About this task:
Apart from the pictures, every line below needs to be reproduced verbatim.

(Source records)
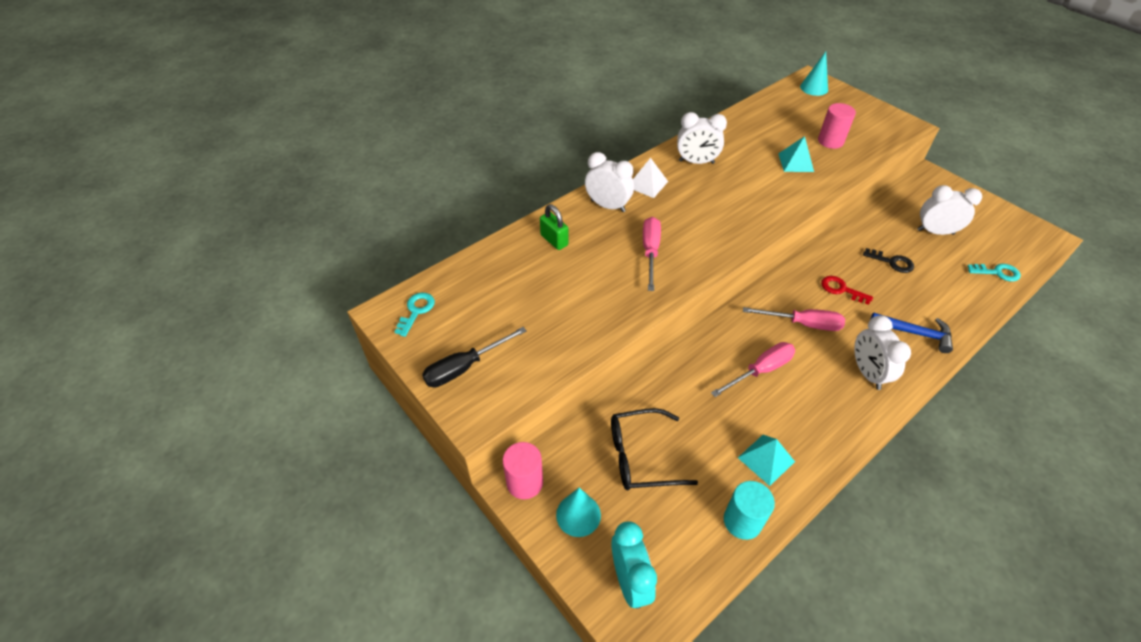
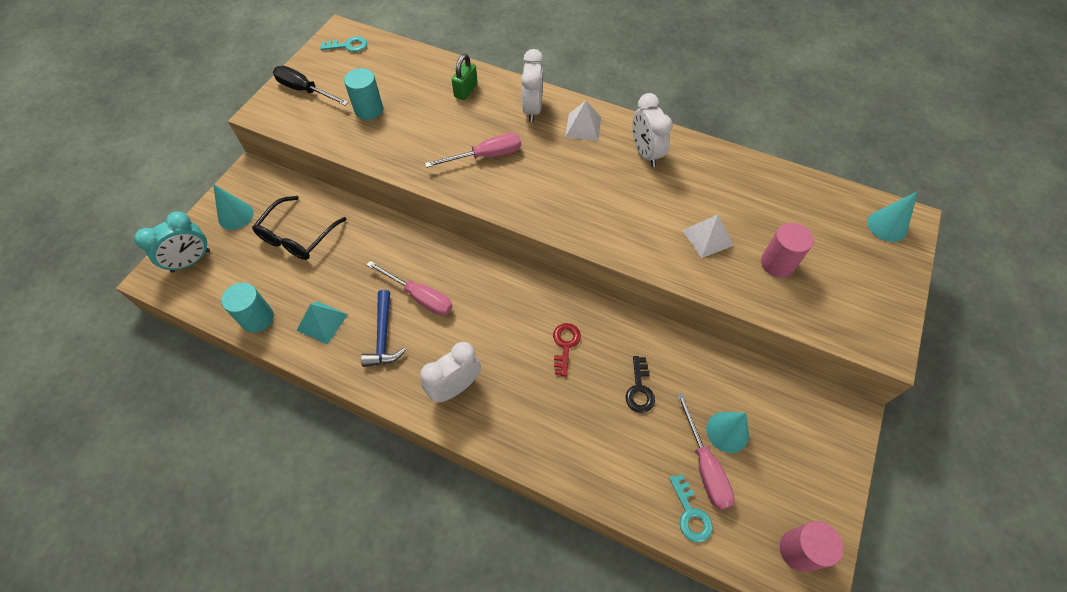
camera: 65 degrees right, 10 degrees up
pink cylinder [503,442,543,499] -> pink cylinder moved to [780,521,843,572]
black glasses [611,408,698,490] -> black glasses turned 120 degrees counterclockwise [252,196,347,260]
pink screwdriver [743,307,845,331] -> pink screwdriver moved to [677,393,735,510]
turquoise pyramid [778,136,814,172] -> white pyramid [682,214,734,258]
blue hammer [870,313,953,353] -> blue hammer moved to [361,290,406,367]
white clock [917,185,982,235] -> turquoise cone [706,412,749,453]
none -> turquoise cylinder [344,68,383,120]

Answer to the problem:
camera: 65 degrees right, 10 degrees up
pink cylinder [503,442,543,499] -> pink cylinder moved to [780,521,843,572]
black glasses [611,408,698,490] -> black glasses turned 120 degrees counterclockwise [252,196,347,260]
pink screwdriver [743,307,845,331] -> pink screwdriver moved to [677,393,735,510]
turquoise pyramid [778,136,814,172] -> white pyramid [682,214,734,258]
blue hammer [870,313,953,353] -> blue hammer moved to [361,290,406,367]
white clock [917,185,982,235] -> turquoise cone [706,412,749,453]
none -> turquoise cylinder [344,68,383,120]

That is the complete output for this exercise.